Goal of the exercise >> Print the data that follows exactly as it stands, from its first line through the line containing "blue cutting board: 3 -> 0", and stop there.

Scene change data
☆ ☆ ☆

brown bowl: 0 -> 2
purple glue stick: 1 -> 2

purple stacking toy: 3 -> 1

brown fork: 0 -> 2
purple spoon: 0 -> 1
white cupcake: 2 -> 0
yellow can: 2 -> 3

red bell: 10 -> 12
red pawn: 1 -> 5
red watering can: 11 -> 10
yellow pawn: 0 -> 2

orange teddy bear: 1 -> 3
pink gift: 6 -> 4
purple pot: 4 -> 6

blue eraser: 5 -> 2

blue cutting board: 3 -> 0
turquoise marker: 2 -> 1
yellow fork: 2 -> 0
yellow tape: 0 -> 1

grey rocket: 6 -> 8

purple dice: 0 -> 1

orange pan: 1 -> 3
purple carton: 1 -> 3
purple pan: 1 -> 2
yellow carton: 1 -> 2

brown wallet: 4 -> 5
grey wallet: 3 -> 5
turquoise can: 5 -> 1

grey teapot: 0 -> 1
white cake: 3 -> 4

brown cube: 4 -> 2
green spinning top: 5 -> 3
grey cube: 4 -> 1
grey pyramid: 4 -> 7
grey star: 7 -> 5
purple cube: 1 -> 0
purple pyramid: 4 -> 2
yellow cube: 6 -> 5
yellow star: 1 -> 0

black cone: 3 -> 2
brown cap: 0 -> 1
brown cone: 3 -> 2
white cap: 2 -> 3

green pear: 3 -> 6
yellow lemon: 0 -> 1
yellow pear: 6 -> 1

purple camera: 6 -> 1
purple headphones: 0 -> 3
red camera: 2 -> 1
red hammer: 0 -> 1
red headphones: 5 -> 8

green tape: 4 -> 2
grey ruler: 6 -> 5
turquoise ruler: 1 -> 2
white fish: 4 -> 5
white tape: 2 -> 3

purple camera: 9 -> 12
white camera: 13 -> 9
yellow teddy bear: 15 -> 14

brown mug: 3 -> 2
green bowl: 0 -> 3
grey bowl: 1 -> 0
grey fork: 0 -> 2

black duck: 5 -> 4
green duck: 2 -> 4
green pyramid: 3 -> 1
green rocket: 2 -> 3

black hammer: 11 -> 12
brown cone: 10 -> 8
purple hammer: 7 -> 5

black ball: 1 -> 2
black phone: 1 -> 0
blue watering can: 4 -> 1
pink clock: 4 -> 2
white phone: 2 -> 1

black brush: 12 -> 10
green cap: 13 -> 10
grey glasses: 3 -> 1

☆ ☆ ☆

Your solution >>
brown bowl: 0 -> 2
purple glue stick: 1 -> 2

purple stacking toy: 3 -> 1

brown fork: 0 -> 2
purple spoon: 0 -> 1
white cupcake: 2 -> 0
yellow can: 2 -> 3

red bell: 10 -> 12
red pawn: 1 -> 5
red watering can: 11 -> 10
yellow pawn: 0 -> 2

orange teddy bear: 1 -> 3
pink gift: 6 -> 4
purple pot: 4 -> 6

blue eraser: 5 -> 2

blue cutting board: 3 -> 0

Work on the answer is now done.